◆ **INSTRUCTIONS FOR THE TASK**
Only lines holding the word "green" are wanted from the records; copy all of them.

◆ **RECORD EXTRACTS**
----

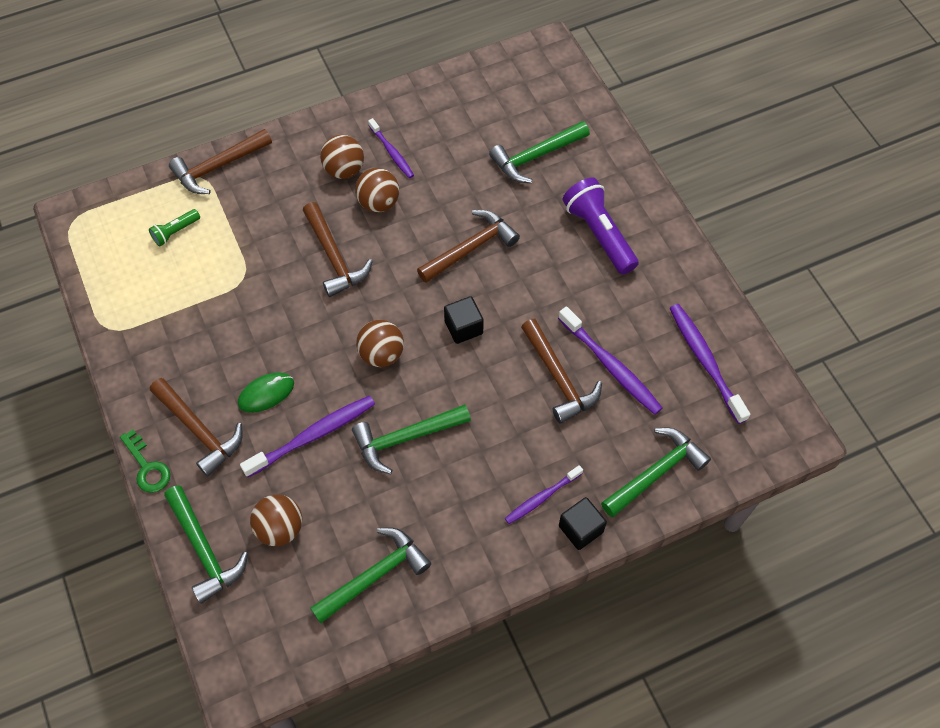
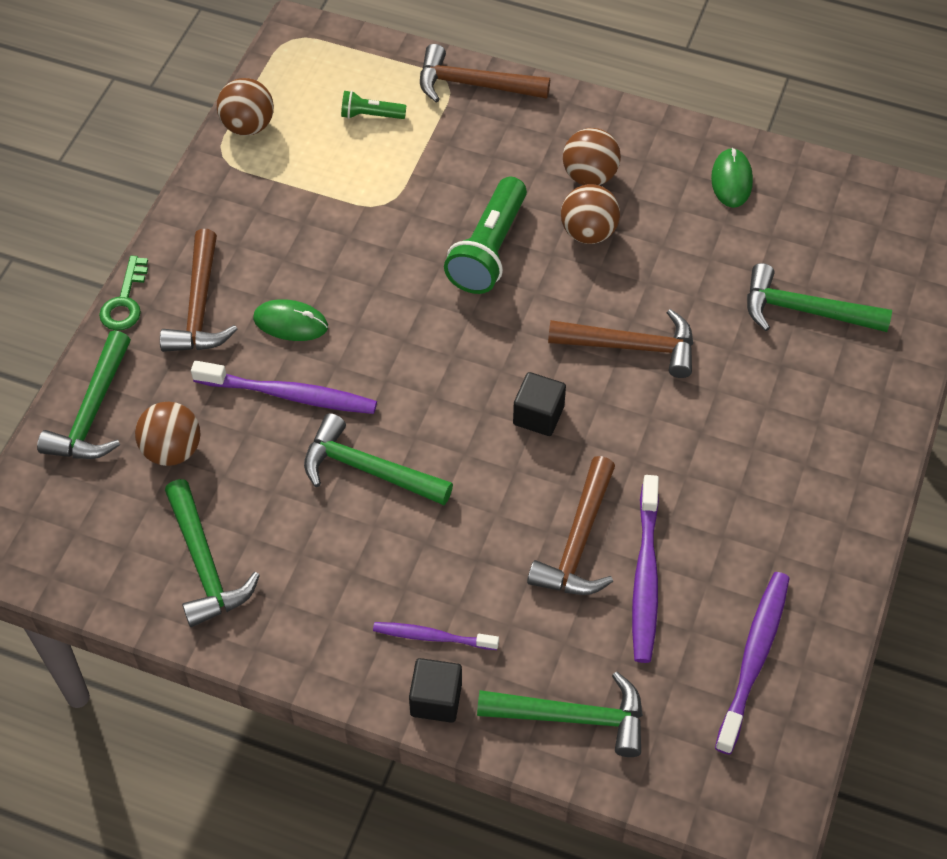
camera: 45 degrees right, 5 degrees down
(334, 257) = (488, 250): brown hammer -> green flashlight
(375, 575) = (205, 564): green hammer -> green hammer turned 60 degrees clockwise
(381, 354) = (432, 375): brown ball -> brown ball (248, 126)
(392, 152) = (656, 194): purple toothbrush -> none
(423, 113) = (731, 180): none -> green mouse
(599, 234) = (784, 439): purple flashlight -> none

----

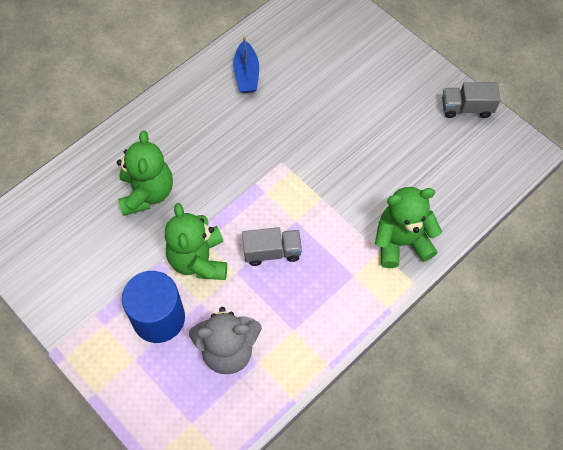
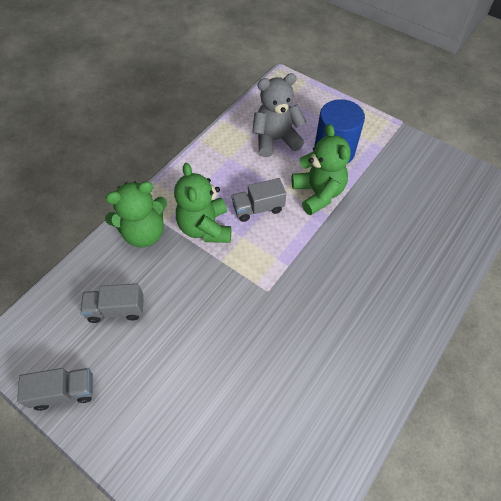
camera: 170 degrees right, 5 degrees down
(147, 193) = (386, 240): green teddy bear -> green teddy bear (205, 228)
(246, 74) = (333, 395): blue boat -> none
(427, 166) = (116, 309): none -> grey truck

----

◆ **ANSWER TO THIS EXERCISE**
(334, 257) = (488, 250): brown hammer -> green flashlight
(375, 575) = (205, 564): green hammer -> green hammer turned 60 degrees clockwise
(423, 113) = (731, 180): none -> green mouse
(147, 193) = (386, 240): green teddy bear -> green teddy bear (205, 228)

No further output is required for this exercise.